*Consigne de l'exercice*
Sélectionnez chaque ligne où figure la chaîne « bass ».

*Données d'entrée*
****************************************

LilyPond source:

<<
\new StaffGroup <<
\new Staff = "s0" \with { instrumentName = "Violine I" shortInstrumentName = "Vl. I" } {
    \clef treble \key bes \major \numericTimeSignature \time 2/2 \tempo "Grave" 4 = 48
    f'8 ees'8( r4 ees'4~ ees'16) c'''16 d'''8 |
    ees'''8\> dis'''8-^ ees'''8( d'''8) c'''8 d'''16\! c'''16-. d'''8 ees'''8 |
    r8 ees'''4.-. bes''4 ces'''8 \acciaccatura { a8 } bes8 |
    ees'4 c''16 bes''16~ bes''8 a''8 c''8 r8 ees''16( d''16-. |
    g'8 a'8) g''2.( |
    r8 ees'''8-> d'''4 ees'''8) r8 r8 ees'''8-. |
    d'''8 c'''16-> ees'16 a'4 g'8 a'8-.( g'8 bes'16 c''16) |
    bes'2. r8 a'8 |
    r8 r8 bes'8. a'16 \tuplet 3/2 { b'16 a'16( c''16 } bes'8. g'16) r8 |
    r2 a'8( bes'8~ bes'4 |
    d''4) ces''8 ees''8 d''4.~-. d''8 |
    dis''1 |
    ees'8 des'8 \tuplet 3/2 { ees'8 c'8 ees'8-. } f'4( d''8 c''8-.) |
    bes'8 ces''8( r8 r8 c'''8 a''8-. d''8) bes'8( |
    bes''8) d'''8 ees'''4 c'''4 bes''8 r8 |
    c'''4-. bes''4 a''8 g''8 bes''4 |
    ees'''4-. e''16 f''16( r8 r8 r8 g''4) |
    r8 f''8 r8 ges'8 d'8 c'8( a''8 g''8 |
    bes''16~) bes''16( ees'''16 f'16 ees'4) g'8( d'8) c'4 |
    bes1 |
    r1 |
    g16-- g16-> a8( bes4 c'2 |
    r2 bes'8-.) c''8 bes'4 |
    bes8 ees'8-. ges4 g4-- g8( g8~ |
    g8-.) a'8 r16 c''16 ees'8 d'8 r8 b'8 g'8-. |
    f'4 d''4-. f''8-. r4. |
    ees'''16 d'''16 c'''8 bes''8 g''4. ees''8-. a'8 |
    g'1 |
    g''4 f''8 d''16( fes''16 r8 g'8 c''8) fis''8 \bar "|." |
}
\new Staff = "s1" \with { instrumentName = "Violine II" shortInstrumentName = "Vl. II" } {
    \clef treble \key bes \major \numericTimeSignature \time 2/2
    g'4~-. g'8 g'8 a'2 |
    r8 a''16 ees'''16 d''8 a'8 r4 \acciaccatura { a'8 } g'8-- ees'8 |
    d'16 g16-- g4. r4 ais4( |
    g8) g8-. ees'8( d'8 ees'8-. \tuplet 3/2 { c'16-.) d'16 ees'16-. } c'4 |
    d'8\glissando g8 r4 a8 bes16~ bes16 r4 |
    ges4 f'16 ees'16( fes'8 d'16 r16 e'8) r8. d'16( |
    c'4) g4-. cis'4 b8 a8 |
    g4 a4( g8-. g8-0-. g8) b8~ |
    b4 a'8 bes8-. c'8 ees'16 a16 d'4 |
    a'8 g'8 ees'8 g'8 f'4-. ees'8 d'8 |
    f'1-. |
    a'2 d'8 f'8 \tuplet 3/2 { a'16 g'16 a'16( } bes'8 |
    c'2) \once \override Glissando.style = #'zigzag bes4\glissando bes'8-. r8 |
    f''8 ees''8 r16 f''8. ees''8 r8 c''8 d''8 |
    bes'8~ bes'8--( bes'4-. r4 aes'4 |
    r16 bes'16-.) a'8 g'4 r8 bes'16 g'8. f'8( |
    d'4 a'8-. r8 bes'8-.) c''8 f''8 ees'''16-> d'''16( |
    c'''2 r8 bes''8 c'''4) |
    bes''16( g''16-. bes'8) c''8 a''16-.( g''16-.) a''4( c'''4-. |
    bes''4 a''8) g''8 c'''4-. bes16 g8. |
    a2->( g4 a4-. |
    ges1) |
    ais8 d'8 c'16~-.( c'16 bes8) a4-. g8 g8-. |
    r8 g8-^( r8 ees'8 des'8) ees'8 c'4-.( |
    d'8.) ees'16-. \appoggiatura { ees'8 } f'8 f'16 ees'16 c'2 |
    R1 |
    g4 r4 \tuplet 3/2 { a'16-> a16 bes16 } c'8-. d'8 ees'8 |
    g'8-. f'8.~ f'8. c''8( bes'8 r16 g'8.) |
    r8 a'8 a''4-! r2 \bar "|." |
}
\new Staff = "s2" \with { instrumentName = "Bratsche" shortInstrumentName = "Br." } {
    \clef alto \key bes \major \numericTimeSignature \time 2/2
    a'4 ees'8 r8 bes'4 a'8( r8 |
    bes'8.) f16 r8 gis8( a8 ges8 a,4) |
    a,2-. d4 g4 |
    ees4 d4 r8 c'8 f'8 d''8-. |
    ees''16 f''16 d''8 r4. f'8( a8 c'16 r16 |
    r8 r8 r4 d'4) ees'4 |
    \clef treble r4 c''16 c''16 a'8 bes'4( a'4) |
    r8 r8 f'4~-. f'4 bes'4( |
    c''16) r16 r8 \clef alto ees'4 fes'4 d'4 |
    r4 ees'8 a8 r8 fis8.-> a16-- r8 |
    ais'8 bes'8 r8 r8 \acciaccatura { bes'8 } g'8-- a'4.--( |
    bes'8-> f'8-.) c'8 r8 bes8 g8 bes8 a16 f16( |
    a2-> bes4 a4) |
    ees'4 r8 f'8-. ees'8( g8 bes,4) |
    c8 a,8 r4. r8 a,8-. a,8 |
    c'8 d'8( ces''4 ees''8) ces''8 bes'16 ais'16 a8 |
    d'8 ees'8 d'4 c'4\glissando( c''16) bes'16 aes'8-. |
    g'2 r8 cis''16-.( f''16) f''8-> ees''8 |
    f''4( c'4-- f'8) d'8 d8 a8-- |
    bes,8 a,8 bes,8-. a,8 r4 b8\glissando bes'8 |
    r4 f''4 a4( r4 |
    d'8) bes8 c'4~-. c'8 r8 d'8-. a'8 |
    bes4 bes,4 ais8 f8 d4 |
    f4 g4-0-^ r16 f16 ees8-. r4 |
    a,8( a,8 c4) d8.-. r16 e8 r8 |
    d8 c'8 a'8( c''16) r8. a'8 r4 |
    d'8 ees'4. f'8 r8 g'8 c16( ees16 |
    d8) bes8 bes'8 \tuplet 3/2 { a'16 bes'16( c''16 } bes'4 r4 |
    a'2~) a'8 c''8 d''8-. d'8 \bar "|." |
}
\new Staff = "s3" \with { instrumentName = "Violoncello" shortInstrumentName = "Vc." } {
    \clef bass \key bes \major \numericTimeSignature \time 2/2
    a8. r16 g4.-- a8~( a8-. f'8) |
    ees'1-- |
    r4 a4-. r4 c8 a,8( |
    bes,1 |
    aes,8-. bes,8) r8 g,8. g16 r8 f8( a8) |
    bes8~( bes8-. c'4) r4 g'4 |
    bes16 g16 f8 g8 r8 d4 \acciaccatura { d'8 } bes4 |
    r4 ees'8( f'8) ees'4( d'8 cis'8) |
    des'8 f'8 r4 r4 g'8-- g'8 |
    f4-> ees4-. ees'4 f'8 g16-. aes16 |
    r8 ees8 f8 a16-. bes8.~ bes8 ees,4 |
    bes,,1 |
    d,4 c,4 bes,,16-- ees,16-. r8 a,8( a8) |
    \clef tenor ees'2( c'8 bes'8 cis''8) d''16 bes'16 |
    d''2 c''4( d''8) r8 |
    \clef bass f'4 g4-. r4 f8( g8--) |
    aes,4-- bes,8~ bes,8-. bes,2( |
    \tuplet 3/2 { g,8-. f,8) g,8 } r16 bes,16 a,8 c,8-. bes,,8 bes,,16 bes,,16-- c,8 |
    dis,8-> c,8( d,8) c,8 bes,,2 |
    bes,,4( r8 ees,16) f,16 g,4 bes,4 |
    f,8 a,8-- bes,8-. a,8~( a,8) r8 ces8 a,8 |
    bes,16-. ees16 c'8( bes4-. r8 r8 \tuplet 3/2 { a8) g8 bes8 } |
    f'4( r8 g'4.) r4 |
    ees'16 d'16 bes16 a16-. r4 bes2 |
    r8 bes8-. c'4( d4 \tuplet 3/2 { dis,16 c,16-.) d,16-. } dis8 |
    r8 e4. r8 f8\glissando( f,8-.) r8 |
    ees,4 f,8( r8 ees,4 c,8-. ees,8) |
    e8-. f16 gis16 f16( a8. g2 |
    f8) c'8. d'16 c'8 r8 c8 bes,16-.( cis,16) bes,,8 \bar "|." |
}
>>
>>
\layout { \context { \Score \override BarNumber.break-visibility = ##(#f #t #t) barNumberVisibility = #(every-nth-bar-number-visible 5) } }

****************************************

*Résultat attendu*
    \clef bass \key bes \major \numericTimeSignature \time 2/2
    \clef bass f'4 g4-. r4 f8( g8--) |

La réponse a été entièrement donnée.